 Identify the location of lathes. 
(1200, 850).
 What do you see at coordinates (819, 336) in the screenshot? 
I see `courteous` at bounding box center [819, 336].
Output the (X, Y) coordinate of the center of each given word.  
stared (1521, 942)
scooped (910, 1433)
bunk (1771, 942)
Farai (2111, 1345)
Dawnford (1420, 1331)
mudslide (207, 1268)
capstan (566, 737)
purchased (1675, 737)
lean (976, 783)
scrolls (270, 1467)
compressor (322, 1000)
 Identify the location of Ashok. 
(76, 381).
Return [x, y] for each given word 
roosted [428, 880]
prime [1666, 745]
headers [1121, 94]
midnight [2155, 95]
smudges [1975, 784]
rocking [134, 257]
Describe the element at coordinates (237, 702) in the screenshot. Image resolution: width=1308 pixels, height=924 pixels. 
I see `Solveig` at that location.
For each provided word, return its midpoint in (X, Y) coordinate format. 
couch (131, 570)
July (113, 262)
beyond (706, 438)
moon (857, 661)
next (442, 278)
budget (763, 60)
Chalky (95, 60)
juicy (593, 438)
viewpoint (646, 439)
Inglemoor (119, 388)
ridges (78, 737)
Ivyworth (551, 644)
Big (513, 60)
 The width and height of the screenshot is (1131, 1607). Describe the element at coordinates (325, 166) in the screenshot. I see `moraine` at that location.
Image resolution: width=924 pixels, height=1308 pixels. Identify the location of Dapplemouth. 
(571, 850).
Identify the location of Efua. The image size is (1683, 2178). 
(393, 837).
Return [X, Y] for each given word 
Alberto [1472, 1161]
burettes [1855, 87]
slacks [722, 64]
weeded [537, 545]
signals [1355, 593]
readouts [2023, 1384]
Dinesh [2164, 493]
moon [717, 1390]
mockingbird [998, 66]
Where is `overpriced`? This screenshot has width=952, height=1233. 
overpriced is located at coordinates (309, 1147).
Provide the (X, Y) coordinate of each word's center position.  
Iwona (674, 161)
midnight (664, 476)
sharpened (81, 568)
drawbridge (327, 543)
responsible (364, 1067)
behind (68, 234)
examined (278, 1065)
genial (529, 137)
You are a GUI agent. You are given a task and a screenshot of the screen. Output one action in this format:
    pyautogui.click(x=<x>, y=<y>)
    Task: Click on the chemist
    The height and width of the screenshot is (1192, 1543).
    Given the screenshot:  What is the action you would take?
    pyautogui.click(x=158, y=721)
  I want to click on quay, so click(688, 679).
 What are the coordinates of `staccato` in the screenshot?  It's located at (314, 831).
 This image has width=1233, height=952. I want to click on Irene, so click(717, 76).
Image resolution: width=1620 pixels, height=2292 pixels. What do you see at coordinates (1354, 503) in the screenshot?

_ _ _ _

◆ AIM OF THE TASK
Please copy out every one of the lines above that contains the string "Describe", matching case exactly.

◆ SOLUTION TO THE EXERCISE
Describe the element at coordinates (237, 702) in the screenshot. Image resolution: width=1308 pixels, height=924 pixels. 
 The width and height of the screenshot is (1131, 1607). Describe the element at coordinates (325, 166) in the screenshot. I see `moraine` at that location.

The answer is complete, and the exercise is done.